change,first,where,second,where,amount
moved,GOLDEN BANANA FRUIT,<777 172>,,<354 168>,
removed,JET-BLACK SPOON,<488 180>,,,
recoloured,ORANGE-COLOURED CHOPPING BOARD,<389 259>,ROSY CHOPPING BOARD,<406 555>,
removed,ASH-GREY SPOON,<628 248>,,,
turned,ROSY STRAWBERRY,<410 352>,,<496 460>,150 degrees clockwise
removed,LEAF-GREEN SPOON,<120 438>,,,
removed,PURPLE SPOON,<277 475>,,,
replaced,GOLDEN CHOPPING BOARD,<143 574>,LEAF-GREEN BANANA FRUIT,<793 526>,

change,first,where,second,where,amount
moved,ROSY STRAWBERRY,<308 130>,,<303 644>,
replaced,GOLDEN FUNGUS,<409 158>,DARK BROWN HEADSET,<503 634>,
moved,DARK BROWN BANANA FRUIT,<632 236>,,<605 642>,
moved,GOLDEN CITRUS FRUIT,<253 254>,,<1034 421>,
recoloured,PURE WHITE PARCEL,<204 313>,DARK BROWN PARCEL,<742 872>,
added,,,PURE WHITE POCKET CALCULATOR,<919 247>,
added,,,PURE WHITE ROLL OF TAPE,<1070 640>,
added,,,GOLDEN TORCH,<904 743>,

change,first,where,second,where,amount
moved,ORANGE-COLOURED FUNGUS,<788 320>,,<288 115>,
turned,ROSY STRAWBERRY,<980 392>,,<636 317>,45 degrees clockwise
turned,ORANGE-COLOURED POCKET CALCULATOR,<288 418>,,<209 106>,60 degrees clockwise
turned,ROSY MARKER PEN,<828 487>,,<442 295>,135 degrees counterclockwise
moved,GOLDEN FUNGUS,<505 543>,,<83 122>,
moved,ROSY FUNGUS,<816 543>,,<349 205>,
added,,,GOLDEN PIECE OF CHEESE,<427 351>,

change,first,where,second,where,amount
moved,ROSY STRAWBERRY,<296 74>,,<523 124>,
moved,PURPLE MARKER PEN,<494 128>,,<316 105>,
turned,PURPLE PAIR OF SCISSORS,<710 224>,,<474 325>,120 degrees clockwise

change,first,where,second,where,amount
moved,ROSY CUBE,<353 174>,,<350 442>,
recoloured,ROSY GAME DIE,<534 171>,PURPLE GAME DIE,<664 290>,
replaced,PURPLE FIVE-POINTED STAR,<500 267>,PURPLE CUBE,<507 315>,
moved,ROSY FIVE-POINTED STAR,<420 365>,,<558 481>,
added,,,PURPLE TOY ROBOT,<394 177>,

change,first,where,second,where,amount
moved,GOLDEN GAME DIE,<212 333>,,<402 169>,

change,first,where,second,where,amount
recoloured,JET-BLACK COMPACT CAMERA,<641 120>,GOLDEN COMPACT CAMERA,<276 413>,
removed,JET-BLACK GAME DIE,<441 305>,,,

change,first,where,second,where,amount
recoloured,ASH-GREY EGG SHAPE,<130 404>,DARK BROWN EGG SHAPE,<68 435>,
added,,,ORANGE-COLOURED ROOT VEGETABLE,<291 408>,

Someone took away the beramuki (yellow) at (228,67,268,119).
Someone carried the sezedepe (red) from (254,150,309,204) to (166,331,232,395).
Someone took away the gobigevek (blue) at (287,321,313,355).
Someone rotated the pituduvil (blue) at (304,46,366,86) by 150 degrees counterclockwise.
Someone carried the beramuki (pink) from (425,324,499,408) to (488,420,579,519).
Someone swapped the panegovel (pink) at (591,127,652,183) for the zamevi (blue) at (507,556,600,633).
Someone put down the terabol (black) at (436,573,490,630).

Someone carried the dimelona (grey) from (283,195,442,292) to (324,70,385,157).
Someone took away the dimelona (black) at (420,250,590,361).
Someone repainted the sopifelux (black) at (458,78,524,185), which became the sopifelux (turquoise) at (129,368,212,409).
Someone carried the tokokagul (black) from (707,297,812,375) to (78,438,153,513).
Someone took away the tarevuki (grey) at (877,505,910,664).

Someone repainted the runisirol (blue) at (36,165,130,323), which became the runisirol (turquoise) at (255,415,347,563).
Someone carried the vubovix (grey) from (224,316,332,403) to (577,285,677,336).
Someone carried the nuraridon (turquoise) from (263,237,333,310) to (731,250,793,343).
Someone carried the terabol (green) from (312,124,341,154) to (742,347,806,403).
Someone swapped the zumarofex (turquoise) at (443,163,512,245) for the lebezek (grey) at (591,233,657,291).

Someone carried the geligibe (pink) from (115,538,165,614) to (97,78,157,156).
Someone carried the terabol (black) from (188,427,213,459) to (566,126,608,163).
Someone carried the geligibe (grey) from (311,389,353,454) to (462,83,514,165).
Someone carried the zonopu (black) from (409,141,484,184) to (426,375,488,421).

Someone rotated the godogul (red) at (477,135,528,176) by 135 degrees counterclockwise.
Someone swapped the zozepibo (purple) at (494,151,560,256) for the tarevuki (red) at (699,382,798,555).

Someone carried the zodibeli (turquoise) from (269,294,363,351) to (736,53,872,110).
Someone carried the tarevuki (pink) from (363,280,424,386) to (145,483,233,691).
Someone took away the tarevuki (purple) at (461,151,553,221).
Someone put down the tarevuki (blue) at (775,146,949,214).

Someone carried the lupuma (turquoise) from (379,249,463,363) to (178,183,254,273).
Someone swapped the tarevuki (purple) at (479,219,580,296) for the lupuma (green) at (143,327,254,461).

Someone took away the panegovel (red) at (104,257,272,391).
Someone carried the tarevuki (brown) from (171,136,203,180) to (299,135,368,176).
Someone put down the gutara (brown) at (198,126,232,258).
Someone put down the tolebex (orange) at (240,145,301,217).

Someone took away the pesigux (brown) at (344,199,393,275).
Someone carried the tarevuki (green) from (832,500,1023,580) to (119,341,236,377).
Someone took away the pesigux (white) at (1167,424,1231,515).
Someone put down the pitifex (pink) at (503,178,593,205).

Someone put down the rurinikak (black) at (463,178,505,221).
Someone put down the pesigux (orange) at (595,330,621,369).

#### TASK PROMPT:
Answer only with the count of lines in the records that include the string "beramuki".

#### WRITTEN RESPONSE:
2